Supplied material »
== Segment start ==
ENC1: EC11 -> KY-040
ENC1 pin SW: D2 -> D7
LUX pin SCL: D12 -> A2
== Segment end ==
== Segment start ==
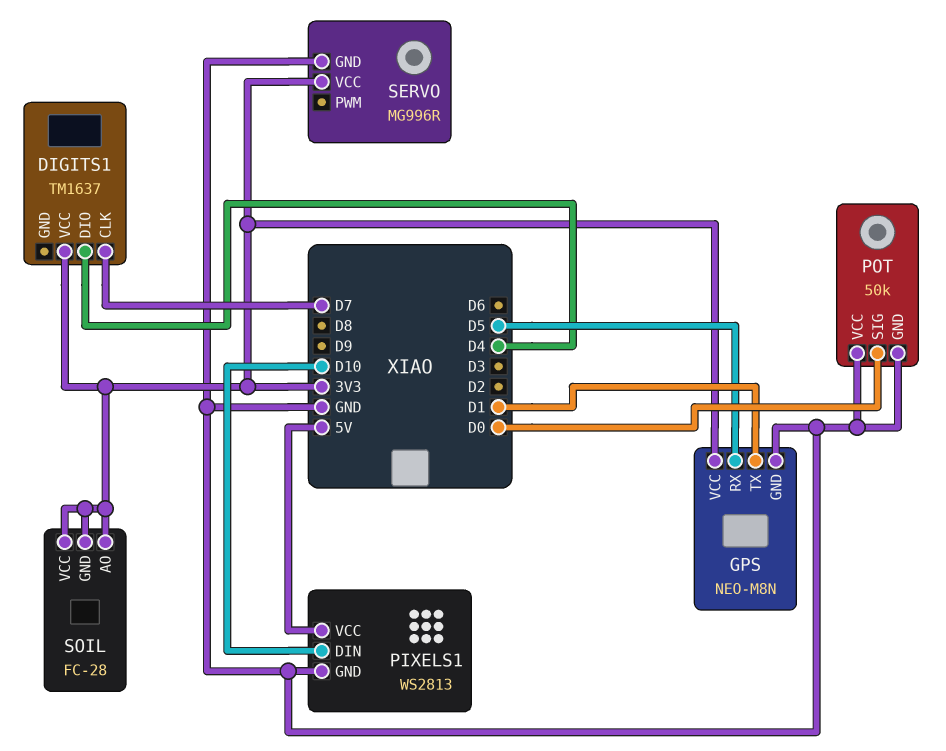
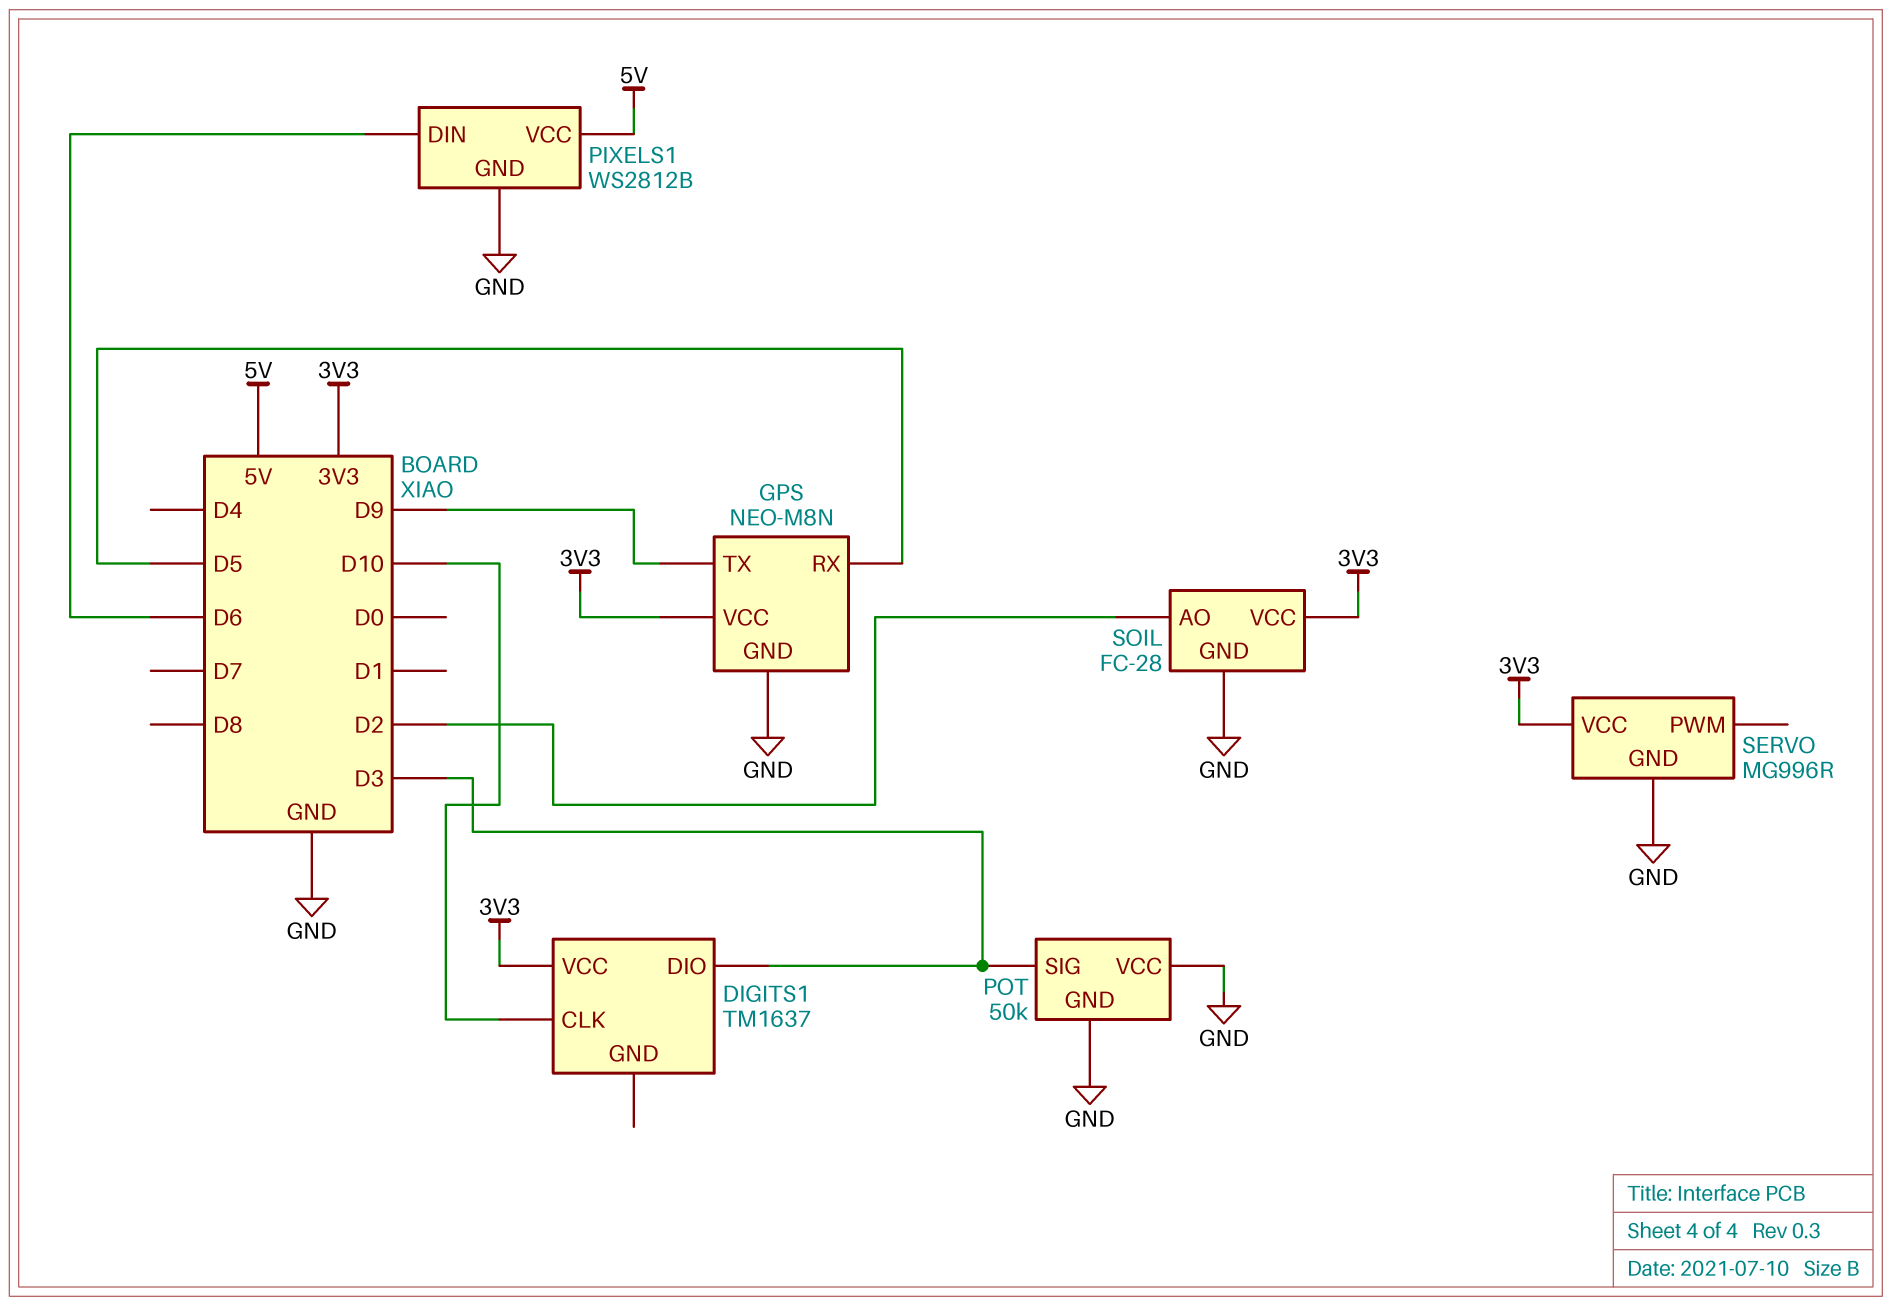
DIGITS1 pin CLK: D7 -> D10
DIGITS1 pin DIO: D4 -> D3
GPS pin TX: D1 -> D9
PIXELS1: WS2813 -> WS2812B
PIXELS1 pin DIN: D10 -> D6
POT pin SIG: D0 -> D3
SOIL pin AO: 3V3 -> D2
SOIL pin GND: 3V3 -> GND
== Segment end ==
Scan the material above for the string "SOIL". Return each line where it occurs.

SOIL pin AO: 3V3 -> D2
SOIL pin GND: 3V3 -> GND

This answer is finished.